● **Task objective**
Everything in the listing except the pictures should be written out exactly.

● **Records shown**
··········

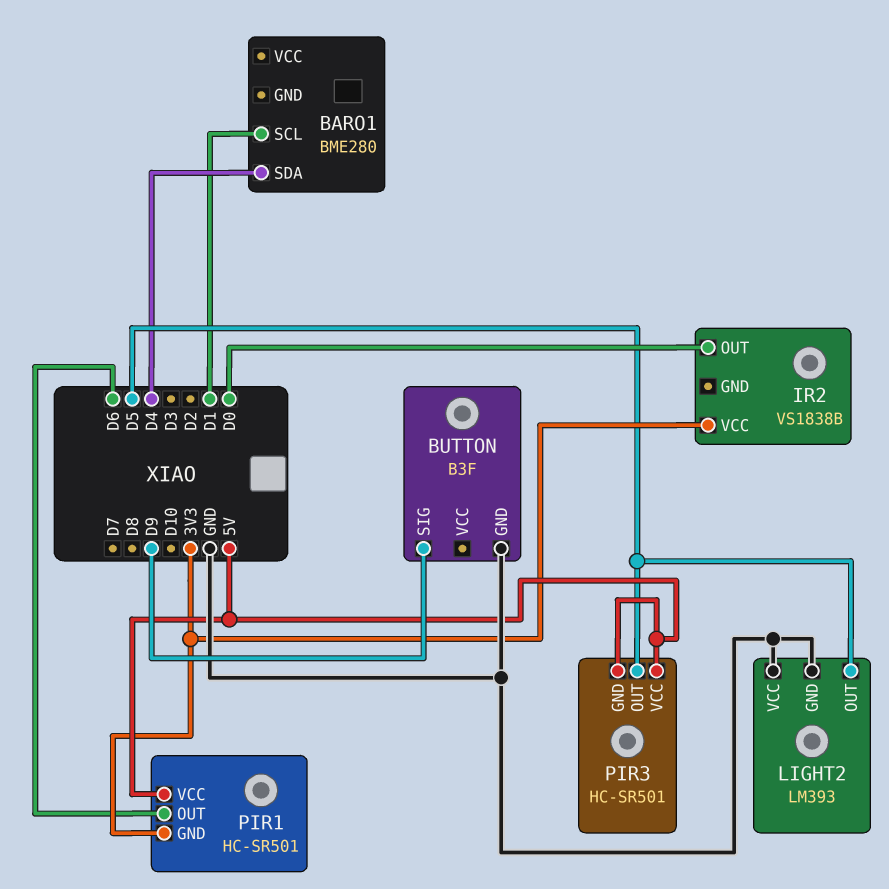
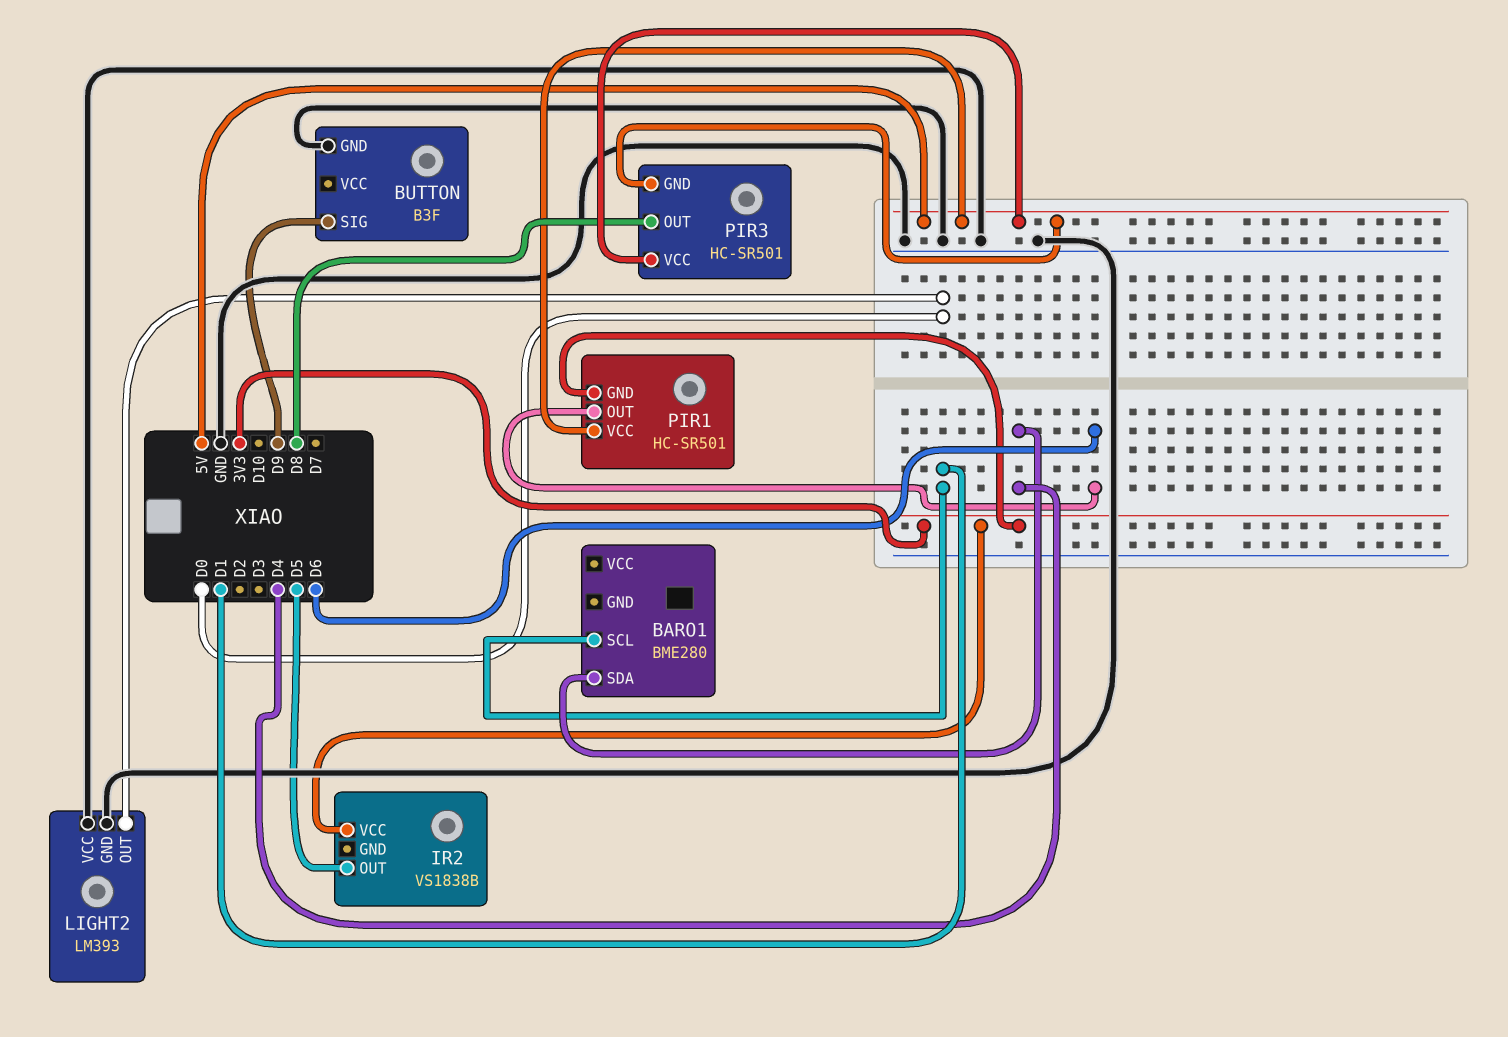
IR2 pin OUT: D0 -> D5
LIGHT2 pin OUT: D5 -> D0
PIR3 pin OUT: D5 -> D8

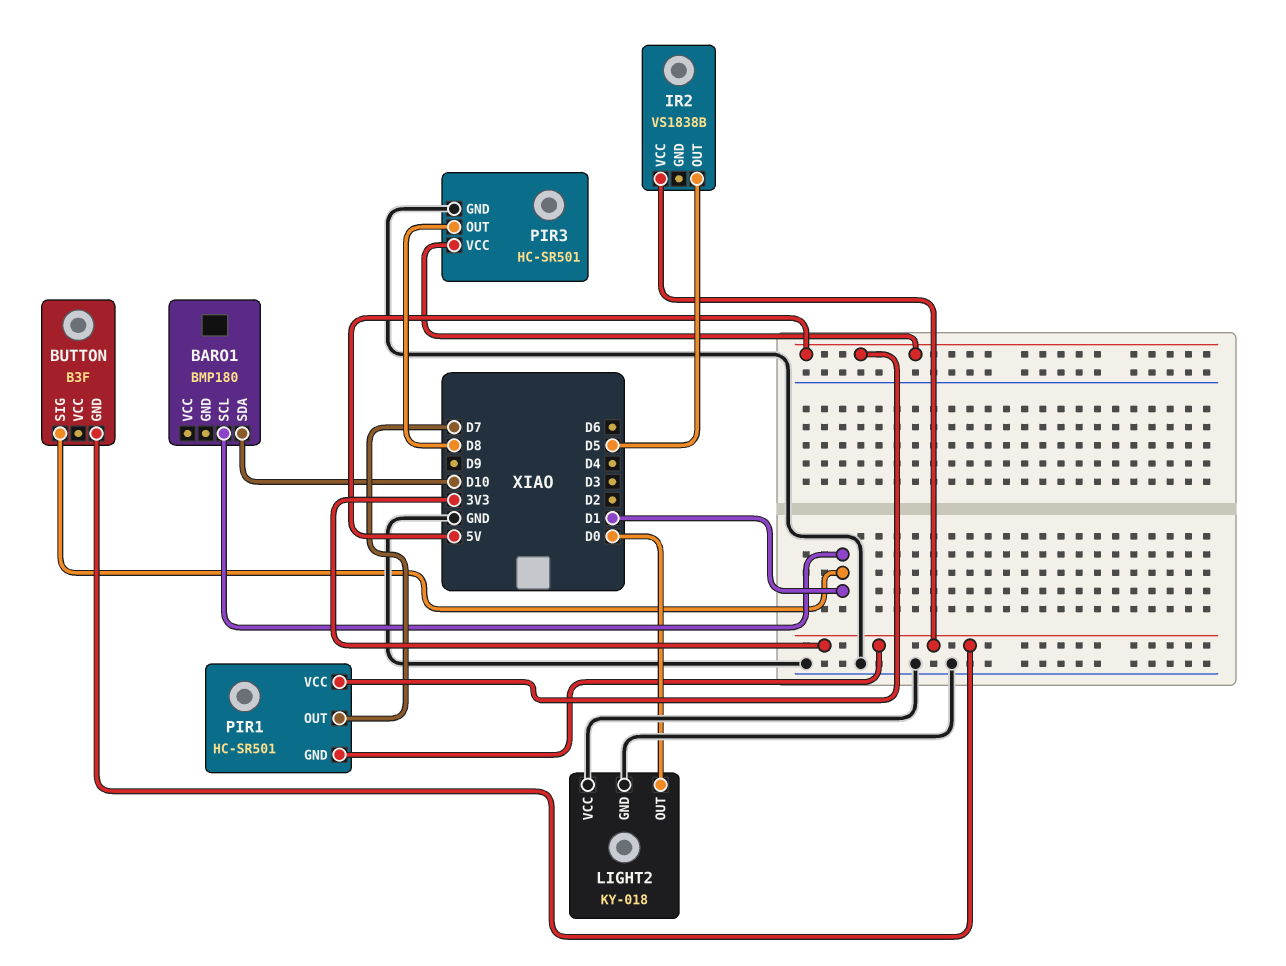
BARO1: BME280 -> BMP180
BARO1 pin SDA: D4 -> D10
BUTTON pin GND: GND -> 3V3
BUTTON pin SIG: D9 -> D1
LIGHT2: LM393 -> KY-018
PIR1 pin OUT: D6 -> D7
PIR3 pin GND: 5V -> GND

··········

● **Written reply**
IR2 pin OUT: D0 -> D5
LIGHT2 pin OUT: D5 -> D0
PIR3 pin OUT: D5 -> D8

BARO1: BME280 -> BMP180
BARO1 pin SDA: D4 -> D10
BUTTON pin GND: GND -> 3V3
BUTTON pin SIG: D9 -> D1
LIGHT2: LM393 -> KY-018
PIR1 pin OUT: D6 -> D7
PIR3 pin GND: 5V -> GND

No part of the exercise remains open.